- _WHAT YOU SHOULD DO_
Pull each line containing "none" from the data.

- _Version difference data_

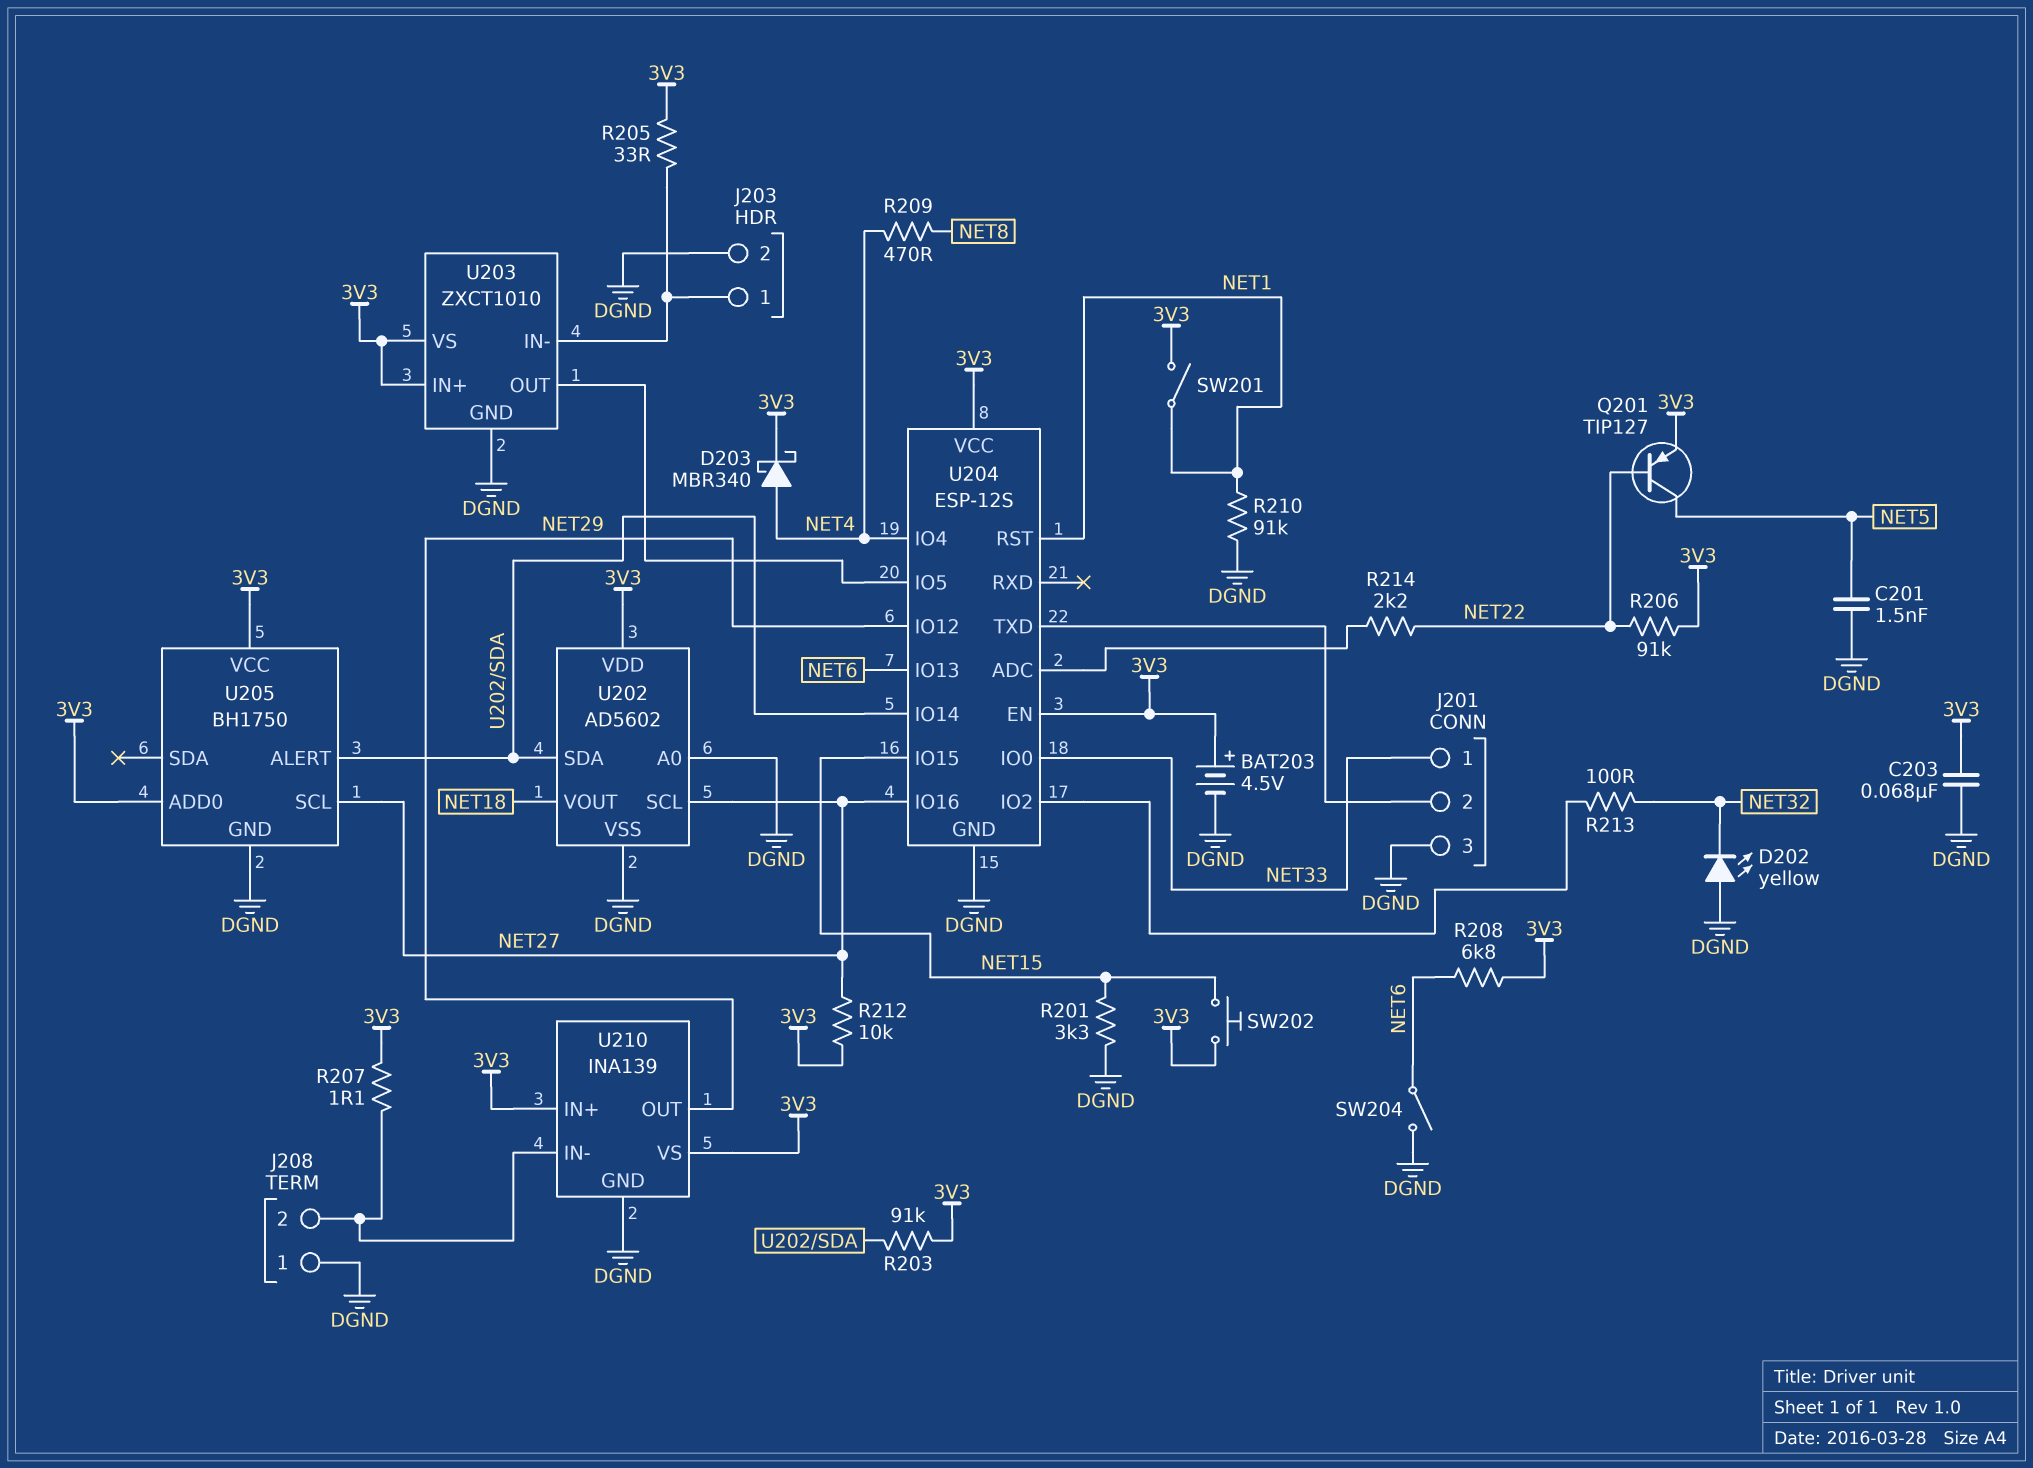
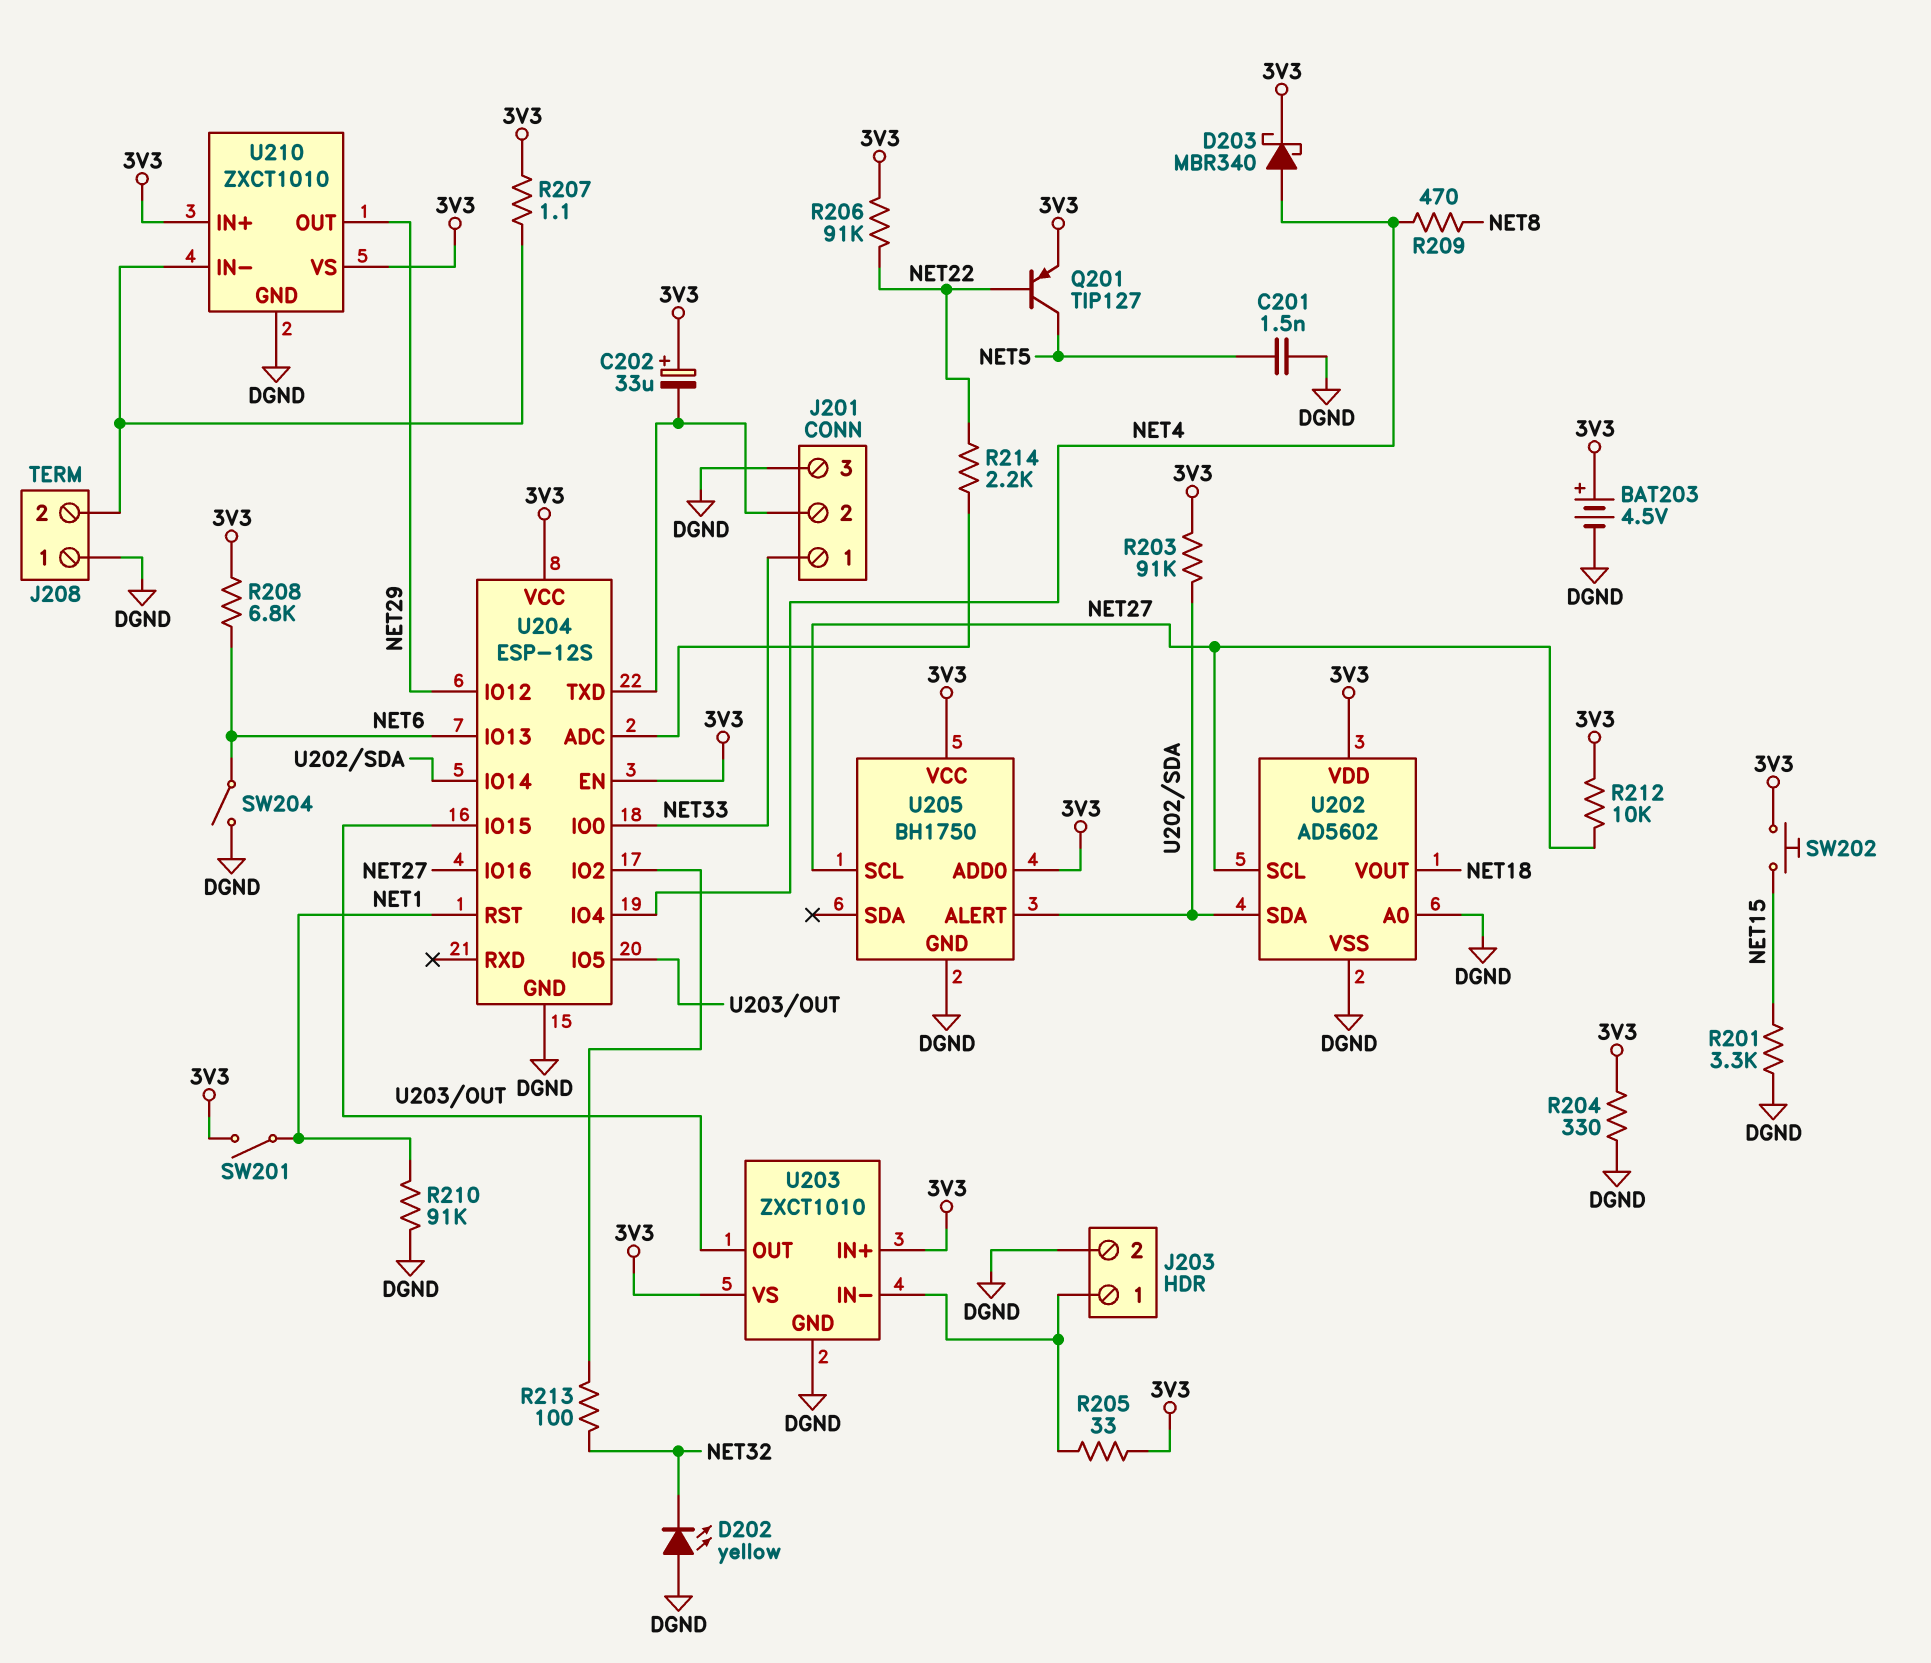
C202: none -> 33uF (plus 3V3, minus J201/2)
C203: 68nF (3V3, DGND) -> none
R204: none -> 330 (3V3, DGND)
U204 pin IO15: NET15 -> U203/OUT
U210: INA139 -> ZXCT1010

- _SOLUTION FOR THIS EXERCISE_
C202: none -> 33uF (plus 3V3, minus J201/2)
C203: 68nF (3V3, DGND) -> none
R204: none -> 330 (3V3, DGND)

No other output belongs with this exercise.